Excerpts from a dataset:
-----
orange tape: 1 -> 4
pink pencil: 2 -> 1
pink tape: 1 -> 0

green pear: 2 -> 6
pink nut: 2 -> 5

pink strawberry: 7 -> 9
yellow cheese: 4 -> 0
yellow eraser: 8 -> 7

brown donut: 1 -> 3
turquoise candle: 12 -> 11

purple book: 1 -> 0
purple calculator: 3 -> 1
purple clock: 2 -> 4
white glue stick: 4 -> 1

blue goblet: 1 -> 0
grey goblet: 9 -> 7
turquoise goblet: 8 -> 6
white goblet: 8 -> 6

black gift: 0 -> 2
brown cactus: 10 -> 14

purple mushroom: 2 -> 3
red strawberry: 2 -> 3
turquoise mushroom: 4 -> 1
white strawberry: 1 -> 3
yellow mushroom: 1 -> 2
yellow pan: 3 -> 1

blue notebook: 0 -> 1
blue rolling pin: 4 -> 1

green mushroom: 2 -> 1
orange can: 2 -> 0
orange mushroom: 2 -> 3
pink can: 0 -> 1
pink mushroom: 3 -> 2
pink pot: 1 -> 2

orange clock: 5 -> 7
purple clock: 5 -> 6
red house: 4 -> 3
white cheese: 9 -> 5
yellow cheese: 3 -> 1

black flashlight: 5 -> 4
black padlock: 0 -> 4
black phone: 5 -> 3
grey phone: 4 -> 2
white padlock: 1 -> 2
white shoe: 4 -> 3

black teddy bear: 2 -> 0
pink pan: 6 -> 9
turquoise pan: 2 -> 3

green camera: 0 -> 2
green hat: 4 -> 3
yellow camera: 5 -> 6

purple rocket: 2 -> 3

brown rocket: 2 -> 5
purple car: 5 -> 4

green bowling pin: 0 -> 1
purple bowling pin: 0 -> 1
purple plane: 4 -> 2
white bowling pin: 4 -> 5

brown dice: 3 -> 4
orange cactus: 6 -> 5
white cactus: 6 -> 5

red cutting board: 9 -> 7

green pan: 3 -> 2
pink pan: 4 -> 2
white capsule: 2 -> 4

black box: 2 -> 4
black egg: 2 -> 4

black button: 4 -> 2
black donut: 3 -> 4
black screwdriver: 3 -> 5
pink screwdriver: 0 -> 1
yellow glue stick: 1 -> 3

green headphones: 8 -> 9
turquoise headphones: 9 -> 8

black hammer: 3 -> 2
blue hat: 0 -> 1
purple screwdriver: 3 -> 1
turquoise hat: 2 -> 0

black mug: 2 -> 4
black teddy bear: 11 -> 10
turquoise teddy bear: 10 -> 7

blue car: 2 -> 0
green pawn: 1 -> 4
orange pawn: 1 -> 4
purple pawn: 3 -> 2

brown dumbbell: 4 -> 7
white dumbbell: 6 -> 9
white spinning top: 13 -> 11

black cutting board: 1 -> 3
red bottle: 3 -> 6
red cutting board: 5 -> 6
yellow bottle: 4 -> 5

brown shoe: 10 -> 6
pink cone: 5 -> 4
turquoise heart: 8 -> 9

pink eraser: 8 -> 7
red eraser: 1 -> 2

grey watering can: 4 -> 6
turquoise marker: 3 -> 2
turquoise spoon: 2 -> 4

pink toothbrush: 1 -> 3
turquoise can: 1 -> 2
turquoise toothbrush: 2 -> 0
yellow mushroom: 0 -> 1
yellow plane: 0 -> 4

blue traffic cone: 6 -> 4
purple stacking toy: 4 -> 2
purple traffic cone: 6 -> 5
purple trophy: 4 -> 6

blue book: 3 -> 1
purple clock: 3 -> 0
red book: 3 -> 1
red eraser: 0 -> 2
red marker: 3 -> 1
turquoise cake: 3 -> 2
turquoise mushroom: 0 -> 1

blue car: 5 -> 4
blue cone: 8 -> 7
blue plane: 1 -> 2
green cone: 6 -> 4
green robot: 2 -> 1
-----
- **WHAT THE TASK ASKS**
If a line in the records above contains the word "pawn", copy it.

- **RESULT**
green pawn: 1 -> 4
orange pawn: 1 -> 4
purple pawn: 3 -> 2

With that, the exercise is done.